# Your instructions
Nothing but the lines from the one with "lime cone K3 level 3 -> white cone K3 level 3" through the final line of the listing should appear in the answer, each copied exactly.

(Records for this task Opens)

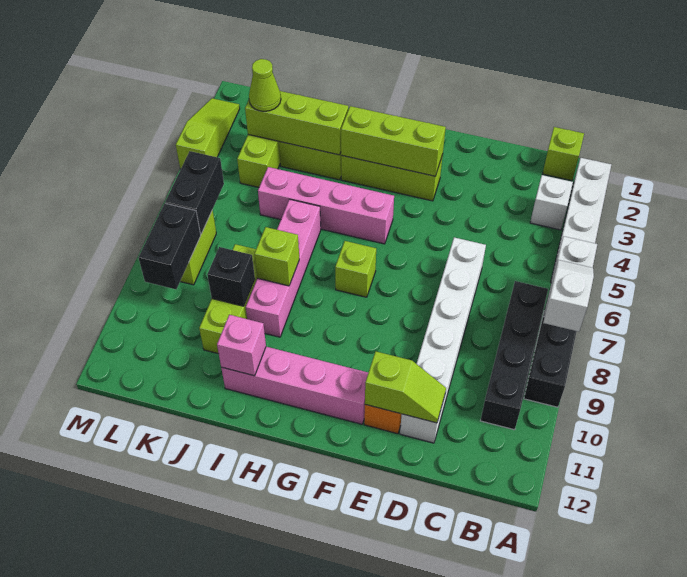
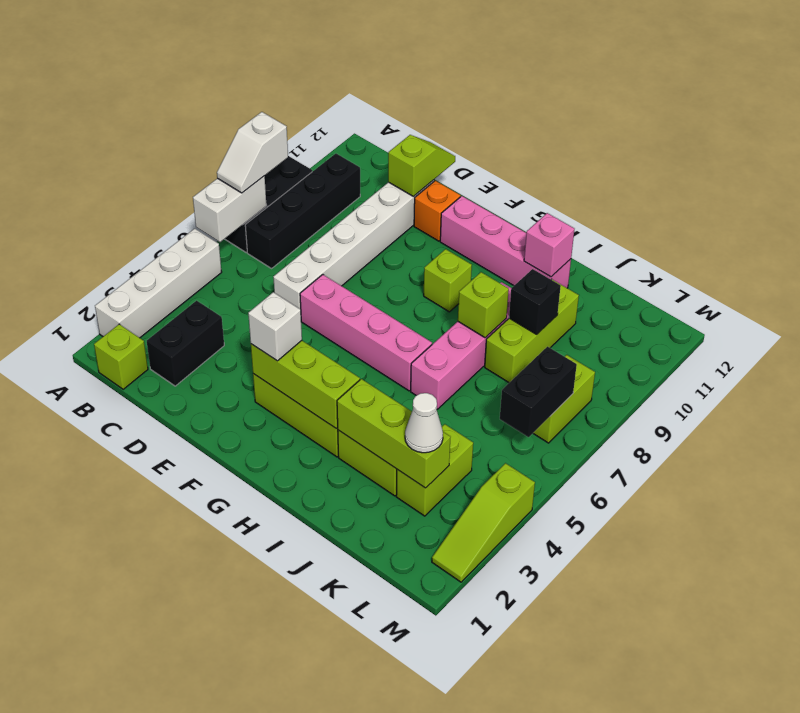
white brick B3 level 1 -> white brick F3 level 3
lime slope D11:E11 level 2 top E -> lime slope D11:D12 level 2 top 11
pink brick G5:J5 level 1 -> pink brick E6:H6 level 1
lime brick G7 level 1 -> lime brick G9 level 1
lime cone K3 level 3 -> white cone K3 level 3
black brick L8:L9 level 2 -> black brick C2:C3 level 1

(Records for this task Closes)

# Answer to this problem
lime cone K3 level 3 -> white cone K3 level 3
black brick L8:L9 level 2 -> black brick C2:C3 level 1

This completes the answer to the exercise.